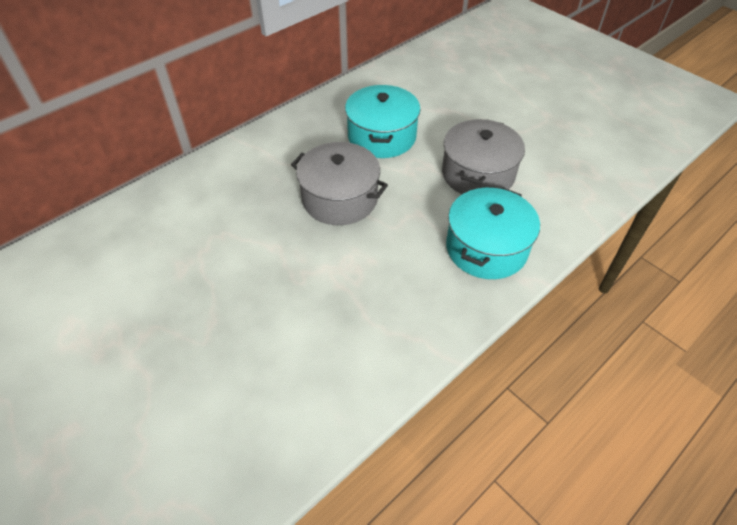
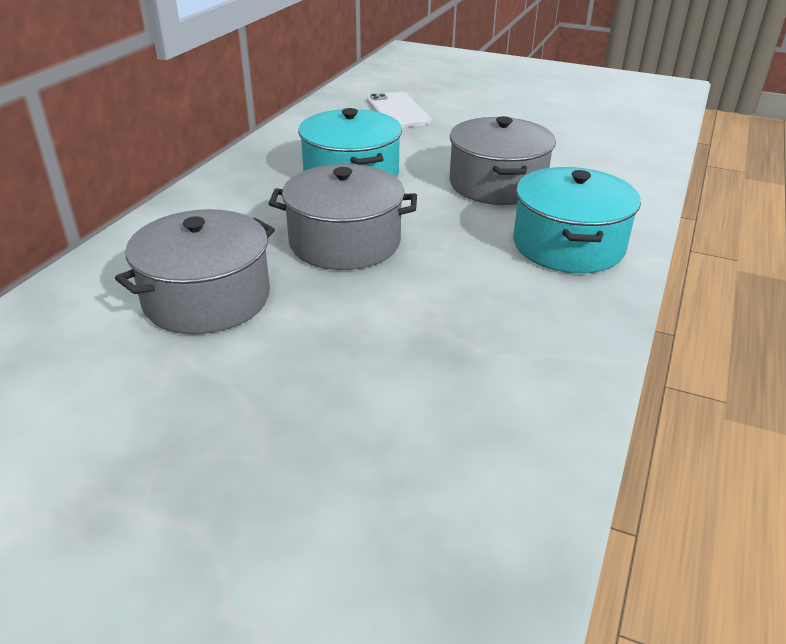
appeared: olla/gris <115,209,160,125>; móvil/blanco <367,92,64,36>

---

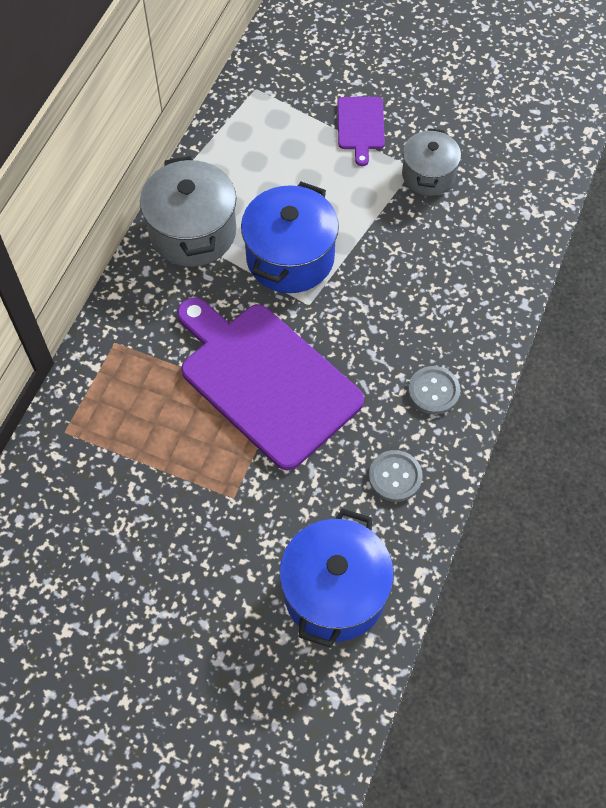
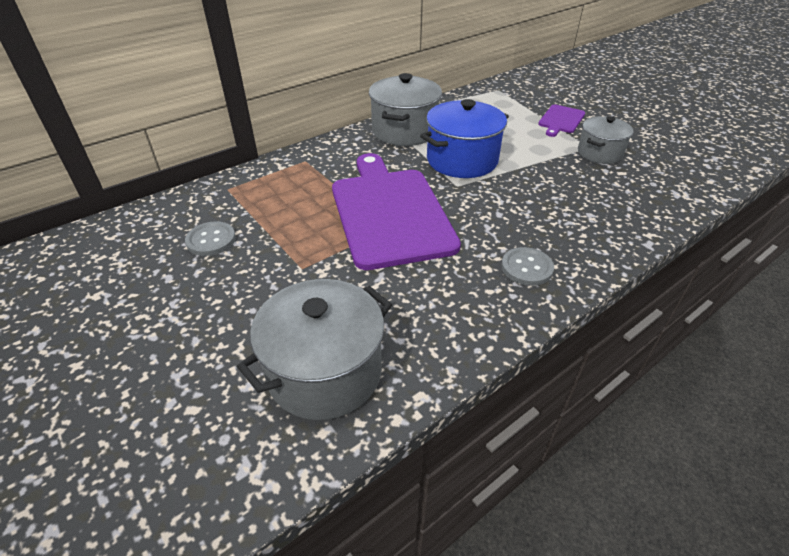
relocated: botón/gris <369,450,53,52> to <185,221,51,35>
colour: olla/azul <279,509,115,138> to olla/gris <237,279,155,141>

§ **GOAL OF THE EXERCISE**:
The lines above that hold the word "olla" should be found and copied out.

§ **ANSWER FOR THE TASK**:
appeared: olla/gris <115,209,160,125>; móvil/blanco <367,92,64,36>
colour: olla/azul <279,509,115,138> to olla/gris <237,279,155,141>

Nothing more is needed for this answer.